> [Dataset extract]
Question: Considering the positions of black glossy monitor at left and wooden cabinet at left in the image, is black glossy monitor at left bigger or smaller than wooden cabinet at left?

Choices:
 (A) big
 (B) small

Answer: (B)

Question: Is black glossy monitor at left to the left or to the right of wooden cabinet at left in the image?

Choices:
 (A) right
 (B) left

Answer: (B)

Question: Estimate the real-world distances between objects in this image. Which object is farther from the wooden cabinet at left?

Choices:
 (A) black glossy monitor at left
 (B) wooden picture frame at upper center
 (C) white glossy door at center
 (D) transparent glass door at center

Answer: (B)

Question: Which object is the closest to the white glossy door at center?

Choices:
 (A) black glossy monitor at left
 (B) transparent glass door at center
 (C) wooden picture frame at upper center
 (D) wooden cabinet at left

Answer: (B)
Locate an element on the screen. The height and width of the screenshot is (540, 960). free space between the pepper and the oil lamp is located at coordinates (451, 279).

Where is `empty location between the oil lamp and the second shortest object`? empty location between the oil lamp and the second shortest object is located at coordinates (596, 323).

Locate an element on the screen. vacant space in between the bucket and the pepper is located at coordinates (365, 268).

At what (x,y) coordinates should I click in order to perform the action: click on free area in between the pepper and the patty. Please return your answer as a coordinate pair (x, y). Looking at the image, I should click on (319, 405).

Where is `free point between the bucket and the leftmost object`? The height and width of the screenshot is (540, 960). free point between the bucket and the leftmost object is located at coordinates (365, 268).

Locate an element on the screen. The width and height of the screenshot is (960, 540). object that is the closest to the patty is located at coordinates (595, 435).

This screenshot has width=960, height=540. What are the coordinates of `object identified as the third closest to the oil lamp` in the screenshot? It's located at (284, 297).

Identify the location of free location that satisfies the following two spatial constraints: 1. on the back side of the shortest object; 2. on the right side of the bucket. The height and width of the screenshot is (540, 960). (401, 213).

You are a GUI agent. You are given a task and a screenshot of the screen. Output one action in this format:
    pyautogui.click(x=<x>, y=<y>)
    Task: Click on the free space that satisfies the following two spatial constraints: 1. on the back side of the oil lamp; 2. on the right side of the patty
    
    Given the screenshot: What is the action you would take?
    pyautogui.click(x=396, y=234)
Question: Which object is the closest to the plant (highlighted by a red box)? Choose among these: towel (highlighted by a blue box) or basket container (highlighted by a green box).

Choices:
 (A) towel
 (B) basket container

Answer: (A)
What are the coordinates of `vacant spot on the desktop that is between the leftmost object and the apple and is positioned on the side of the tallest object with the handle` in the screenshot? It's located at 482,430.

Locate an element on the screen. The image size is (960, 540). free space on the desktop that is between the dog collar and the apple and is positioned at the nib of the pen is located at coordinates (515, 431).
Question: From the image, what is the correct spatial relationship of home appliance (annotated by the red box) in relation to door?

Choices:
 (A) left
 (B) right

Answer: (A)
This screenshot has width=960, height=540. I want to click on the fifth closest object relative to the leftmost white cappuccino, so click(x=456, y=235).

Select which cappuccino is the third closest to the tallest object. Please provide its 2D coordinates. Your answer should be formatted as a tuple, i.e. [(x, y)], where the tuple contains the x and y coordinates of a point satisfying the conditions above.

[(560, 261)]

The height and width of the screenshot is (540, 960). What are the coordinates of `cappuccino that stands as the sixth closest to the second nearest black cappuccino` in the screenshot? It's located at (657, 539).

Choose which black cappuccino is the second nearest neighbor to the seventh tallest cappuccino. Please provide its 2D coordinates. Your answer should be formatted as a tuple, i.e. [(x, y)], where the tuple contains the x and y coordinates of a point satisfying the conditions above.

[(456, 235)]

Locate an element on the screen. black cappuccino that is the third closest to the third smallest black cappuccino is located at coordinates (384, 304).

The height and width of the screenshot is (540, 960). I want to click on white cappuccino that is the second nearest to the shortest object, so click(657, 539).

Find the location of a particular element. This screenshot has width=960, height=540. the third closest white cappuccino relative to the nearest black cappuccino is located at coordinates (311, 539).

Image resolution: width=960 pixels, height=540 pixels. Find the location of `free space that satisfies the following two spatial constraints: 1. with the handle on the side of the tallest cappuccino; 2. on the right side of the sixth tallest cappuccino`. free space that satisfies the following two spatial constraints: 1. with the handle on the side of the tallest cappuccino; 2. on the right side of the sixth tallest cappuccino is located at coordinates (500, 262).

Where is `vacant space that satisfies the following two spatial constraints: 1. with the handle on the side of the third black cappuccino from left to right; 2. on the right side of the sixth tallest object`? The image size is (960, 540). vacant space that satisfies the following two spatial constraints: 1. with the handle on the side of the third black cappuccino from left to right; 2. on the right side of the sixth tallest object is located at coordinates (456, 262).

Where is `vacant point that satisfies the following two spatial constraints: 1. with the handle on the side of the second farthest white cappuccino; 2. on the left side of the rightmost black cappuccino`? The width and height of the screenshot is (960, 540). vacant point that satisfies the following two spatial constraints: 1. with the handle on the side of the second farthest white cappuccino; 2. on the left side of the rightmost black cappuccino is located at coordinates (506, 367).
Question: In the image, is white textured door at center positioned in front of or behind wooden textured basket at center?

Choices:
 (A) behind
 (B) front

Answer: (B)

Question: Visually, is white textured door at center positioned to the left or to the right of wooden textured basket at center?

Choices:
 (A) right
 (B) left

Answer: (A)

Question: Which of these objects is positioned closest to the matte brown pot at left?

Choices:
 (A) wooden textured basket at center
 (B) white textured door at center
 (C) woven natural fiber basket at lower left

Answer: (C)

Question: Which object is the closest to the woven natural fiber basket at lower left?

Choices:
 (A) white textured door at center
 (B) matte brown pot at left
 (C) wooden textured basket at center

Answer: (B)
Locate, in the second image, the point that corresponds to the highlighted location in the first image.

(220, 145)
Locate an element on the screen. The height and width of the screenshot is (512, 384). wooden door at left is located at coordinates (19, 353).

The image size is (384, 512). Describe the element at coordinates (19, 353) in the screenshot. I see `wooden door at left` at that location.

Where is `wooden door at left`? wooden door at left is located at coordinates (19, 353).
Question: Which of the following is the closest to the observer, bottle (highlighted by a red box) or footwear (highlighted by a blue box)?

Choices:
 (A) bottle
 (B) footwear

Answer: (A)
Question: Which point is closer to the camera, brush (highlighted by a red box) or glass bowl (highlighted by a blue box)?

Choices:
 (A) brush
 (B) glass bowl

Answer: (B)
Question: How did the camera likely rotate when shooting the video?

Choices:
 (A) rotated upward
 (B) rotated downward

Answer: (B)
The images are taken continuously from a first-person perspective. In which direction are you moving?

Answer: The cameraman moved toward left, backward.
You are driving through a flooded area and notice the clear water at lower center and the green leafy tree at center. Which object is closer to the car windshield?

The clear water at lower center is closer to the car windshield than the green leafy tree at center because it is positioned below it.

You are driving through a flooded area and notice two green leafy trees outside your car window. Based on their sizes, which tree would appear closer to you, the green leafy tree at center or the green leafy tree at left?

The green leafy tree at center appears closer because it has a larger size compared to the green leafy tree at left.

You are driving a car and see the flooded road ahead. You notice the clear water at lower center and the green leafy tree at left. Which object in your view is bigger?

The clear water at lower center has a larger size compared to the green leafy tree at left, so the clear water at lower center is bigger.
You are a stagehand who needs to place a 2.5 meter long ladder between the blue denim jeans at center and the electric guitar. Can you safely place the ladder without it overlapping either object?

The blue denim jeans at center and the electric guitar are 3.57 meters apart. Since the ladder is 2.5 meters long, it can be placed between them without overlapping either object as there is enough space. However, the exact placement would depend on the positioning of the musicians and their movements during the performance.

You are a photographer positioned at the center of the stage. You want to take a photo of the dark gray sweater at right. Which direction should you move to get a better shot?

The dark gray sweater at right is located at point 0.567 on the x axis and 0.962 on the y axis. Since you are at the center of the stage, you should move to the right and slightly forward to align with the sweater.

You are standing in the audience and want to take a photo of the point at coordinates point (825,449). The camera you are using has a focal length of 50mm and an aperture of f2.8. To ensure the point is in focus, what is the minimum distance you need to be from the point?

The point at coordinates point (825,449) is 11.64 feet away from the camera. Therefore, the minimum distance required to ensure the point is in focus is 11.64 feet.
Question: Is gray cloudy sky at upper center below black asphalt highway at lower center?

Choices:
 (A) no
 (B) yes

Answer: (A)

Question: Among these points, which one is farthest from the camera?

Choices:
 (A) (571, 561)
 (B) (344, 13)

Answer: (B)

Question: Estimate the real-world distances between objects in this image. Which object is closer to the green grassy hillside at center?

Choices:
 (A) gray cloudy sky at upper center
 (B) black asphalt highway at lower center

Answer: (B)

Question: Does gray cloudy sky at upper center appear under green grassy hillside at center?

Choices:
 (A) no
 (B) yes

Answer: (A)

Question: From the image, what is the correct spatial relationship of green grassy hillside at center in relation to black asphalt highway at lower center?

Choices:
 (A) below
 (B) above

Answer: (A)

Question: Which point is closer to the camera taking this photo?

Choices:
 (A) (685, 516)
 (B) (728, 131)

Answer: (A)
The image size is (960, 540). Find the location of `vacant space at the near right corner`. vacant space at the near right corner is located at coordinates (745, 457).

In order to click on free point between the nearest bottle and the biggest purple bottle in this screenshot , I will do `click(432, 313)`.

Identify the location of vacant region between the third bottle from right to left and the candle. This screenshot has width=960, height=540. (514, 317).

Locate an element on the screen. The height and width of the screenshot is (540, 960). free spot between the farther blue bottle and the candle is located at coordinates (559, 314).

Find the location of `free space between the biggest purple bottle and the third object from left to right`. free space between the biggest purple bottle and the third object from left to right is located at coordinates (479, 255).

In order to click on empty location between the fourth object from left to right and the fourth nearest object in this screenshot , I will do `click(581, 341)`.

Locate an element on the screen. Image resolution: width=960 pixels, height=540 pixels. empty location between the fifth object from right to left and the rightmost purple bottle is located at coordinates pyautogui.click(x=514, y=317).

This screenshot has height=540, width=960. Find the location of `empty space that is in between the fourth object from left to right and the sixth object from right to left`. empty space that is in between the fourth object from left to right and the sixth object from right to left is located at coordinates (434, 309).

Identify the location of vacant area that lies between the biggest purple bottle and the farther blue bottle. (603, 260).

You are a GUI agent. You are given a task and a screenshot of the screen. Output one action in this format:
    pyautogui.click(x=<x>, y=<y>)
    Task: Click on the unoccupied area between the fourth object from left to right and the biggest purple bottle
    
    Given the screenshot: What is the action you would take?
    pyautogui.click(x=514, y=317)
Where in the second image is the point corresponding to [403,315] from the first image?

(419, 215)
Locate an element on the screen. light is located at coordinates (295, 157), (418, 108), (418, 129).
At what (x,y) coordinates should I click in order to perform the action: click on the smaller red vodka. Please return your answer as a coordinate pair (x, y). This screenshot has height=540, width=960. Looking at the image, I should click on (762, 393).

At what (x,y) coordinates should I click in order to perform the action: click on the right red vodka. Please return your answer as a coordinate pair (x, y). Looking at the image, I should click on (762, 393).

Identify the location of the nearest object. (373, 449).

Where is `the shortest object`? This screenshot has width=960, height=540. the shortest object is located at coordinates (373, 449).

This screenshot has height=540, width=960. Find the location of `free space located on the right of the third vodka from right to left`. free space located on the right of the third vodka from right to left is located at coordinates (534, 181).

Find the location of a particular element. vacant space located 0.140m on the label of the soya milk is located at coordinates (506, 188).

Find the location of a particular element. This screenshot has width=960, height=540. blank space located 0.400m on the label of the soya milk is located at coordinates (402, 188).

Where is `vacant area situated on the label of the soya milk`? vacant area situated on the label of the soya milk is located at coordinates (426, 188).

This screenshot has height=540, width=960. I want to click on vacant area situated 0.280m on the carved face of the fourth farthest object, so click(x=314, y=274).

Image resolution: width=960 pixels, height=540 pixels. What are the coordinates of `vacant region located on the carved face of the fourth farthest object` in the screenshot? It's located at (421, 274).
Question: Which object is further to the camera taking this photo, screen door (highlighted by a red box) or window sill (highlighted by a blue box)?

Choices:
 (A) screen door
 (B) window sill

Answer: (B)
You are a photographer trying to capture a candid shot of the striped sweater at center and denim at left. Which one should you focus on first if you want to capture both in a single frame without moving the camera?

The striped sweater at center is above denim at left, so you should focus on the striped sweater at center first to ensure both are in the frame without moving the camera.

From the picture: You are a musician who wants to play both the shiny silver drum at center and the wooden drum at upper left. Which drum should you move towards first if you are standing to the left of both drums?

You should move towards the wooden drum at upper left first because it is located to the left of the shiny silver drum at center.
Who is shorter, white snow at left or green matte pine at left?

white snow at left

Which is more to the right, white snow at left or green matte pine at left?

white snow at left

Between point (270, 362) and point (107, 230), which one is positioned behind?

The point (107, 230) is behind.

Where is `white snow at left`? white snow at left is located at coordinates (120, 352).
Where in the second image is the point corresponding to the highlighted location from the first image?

> [Assignment] Copy the data from the start up to and including the line with "Locate an element on the screen. vacant", changing each "wooden cabinet at left" to "wooden bookcase at left" and keeping everything else the same.

> [Task answer]
Question: Considering the positions of black glossy monitor at left and wooden bookcase at left in the image, is black glossy monitor at left bigger or smaller than wooden bookcase at left?

Choices:
 (A) big
 (B) small

Answer: (B)

Question: Is black glossy monitor at left to the left or to the right of wooden bookcase at left in the image?

Choices:
 (A) right
 (B) left

Answer: (B)

Question: Estimate the real-world distances between objects in this image. Which object is farther from the wooden bookcase at left?

Choices:
 (A) black glossy monitor at left
 (B) wooden picture frame at upper center
 (C) white glossy door at center
 (D) transparent glass door at center

Answer: (B)

Question: Which object is the closest to the white glossy door at center?

Choices:
 (A) black glossy monitor at left
 (B) transparent glass door at center
 (C) wooden picture frame at upper center
 (D) wooden bookcase at left

Answer: (B)
Locate an element on the screen. The height and width of the screenshot is (540, 960). free space between the pepper and the oil lamp is located at coordinates (451, 279).

Where is `empty location between the oil lamp and the second shortest object`? empty location between the oil lamp and the second shortest object is located at coordinates (596, 323).

Locate an element on the screen. vacant space in between the bucket and the pepper is located at coordinates (365, 268).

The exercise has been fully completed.